SOURCE RECORDS:
Segment Open

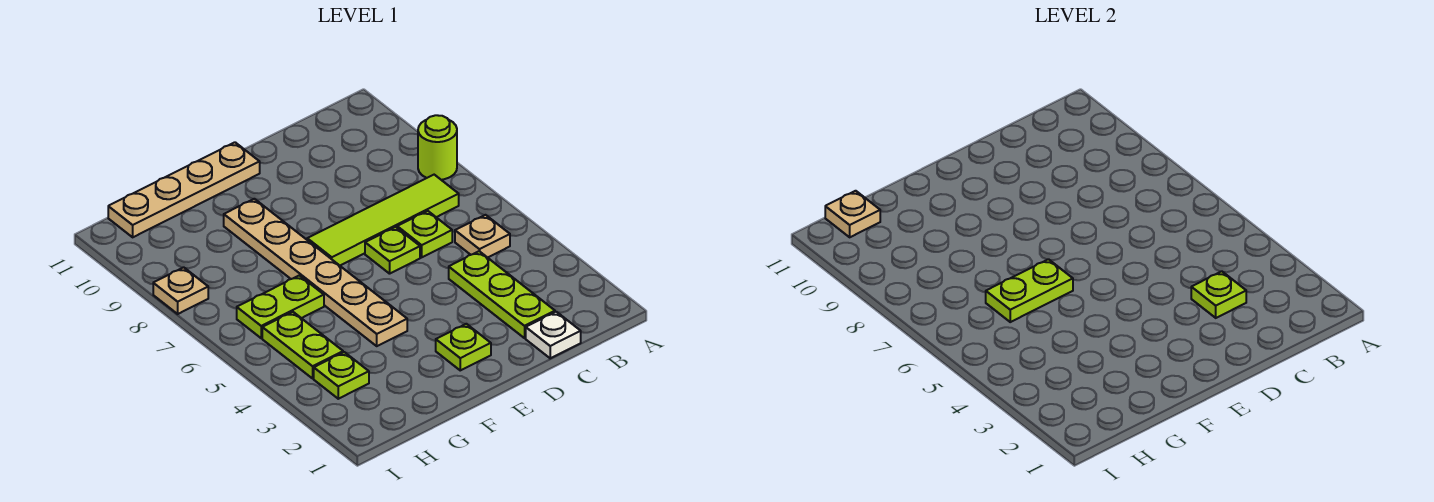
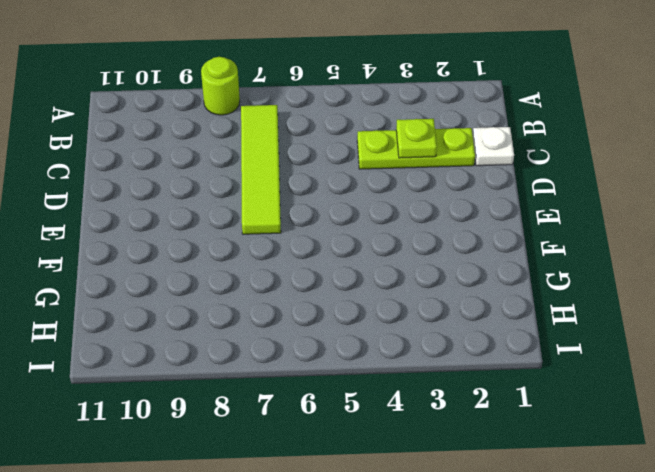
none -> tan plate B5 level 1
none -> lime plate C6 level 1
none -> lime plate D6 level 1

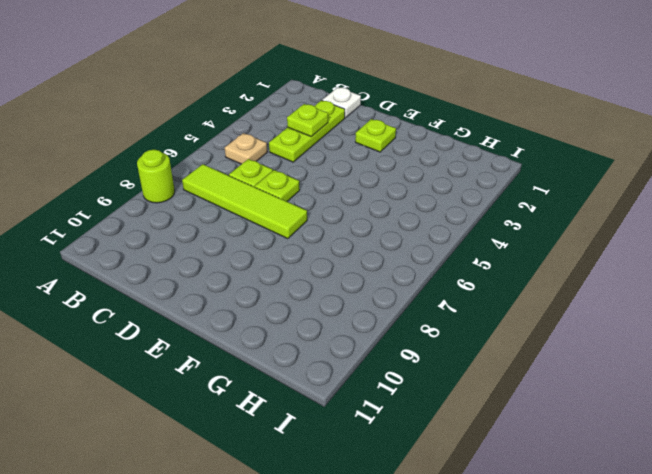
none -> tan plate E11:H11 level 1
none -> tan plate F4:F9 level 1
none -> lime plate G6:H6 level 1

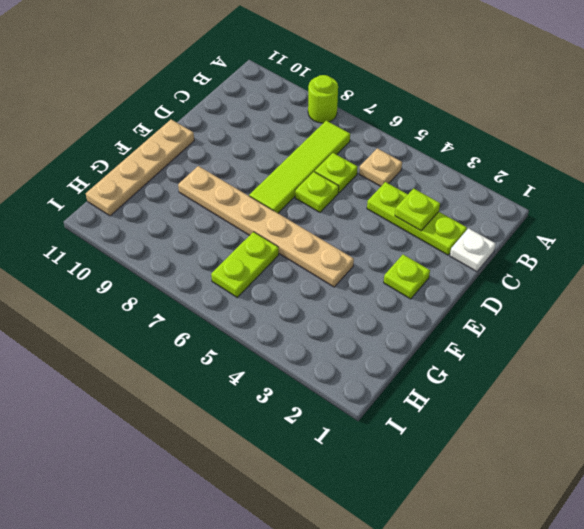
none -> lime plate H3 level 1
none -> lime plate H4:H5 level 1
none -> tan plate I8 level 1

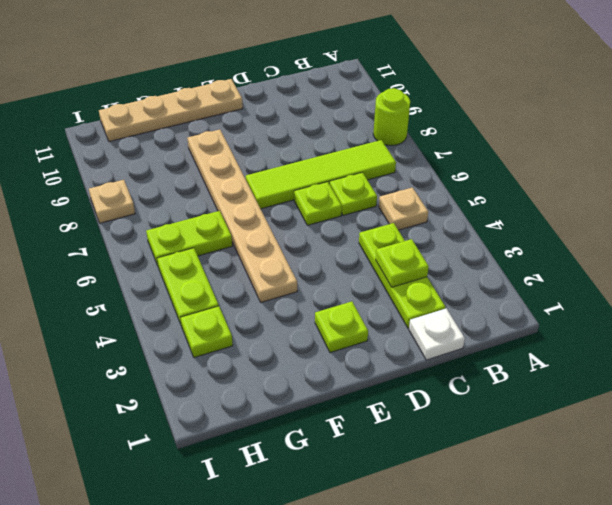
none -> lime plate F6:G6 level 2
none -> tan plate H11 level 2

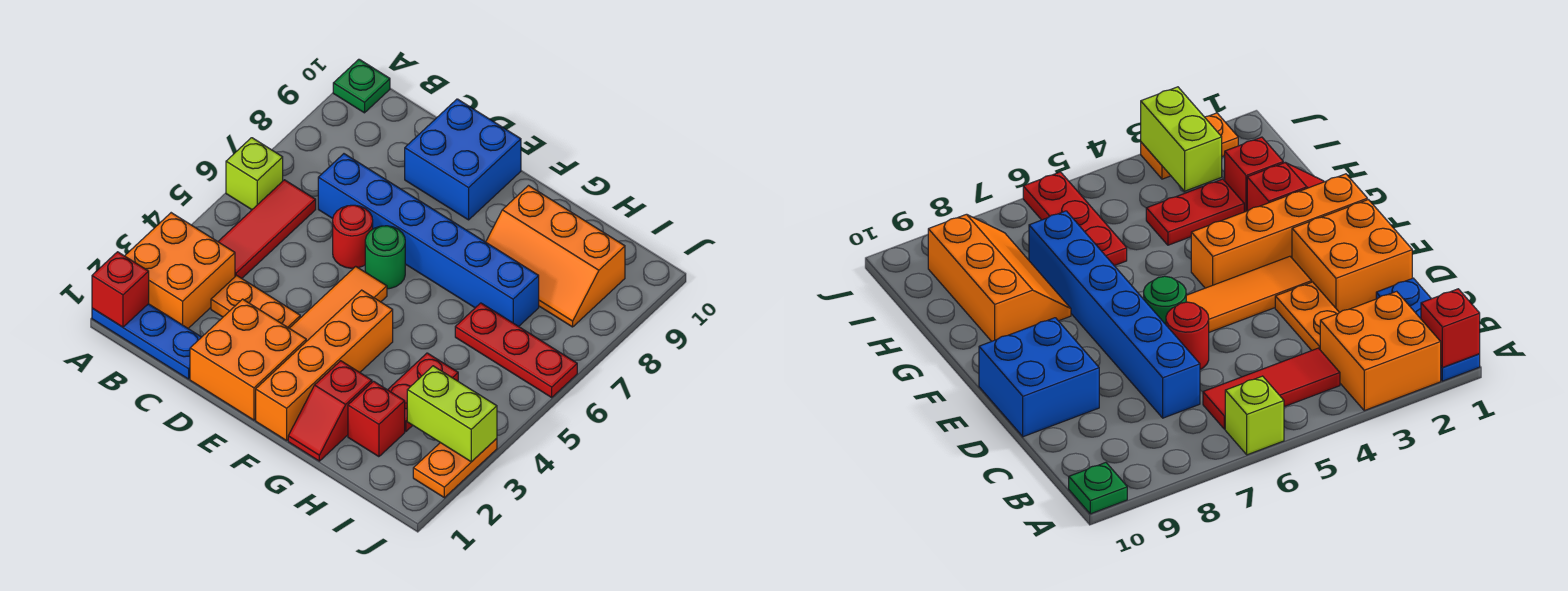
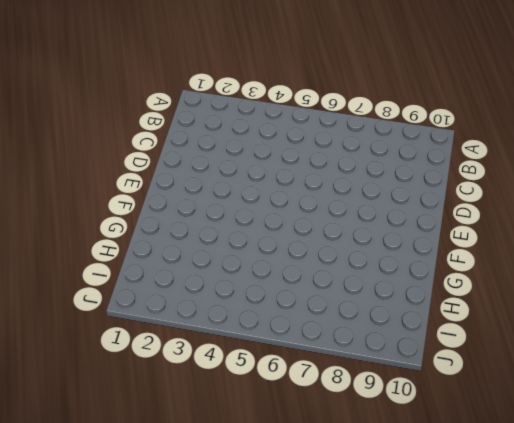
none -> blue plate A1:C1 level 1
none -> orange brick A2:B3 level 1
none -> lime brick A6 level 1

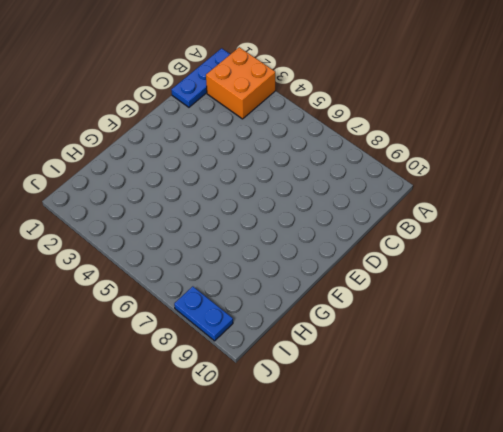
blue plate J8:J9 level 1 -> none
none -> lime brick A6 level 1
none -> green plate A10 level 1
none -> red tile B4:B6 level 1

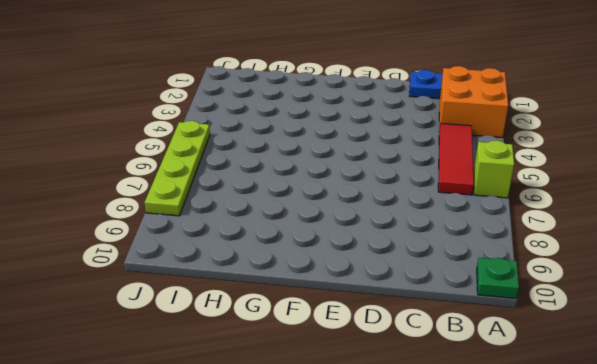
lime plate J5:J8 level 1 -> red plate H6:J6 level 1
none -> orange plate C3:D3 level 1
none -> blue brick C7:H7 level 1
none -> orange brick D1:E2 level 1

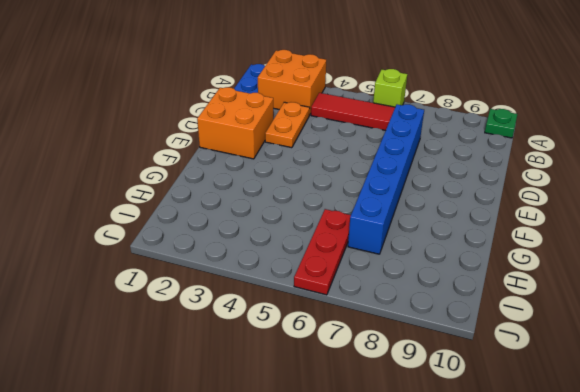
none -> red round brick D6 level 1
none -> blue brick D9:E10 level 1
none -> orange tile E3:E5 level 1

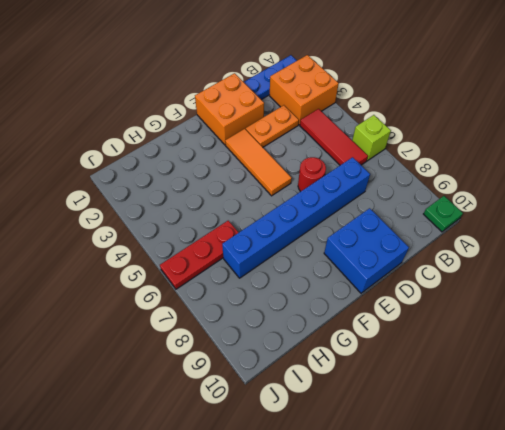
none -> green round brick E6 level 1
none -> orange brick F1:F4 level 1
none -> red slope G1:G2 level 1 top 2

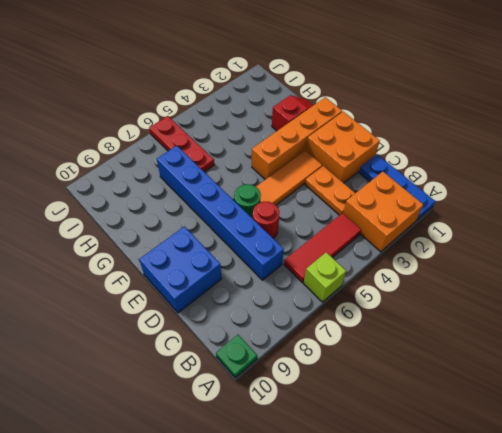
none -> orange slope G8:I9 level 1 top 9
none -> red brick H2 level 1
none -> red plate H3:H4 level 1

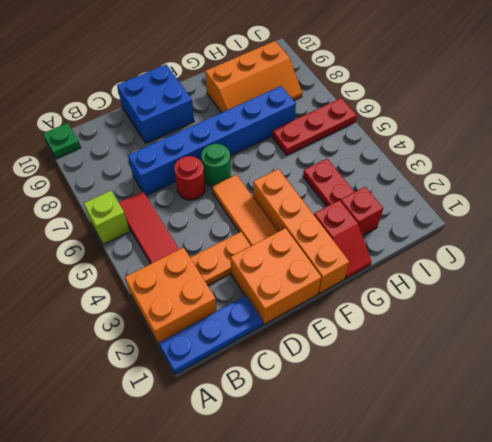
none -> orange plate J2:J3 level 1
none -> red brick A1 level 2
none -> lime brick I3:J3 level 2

Segment Closed
Segment Open

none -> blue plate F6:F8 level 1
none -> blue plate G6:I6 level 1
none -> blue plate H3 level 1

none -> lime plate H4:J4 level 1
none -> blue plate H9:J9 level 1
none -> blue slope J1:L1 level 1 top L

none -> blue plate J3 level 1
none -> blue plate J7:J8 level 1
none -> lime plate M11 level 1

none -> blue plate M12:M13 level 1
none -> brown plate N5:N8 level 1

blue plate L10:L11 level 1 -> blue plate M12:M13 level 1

Segment Closed
Segment Open

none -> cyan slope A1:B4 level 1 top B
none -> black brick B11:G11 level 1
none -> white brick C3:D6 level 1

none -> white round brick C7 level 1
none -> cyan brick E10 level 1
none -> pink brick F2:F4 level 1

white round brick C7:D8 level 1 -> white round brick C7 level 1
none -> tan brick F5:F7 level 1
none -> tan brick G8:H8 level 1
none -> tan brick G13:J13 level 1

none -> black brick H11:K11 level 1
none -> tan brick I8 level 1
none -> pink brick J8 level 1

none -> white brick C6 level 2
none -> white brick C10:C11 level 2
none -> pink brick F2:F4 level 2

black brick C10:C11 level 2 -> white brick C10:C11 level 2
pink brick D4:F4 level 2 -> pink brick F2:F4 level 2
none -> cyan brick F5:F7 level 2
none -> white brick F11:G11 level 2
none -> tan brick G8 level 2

Segment Closed

EXERCISE REQUIREMENTS:
Pull each line containing the word "orange" out of the data above.

OUTPUT FOR THIS EXERCISE:
none -> orange brick A2:B3 level 1
none -> orange plate C3:D3 level 1
none -> orange brick D1:E2 level 1
none -> orange tile E3:E5 level 1
none -> orange brick F1:F4 level 1
none -> orange slope G8:I9 level 1 top 9
none -> orange plate J2:J3 level 1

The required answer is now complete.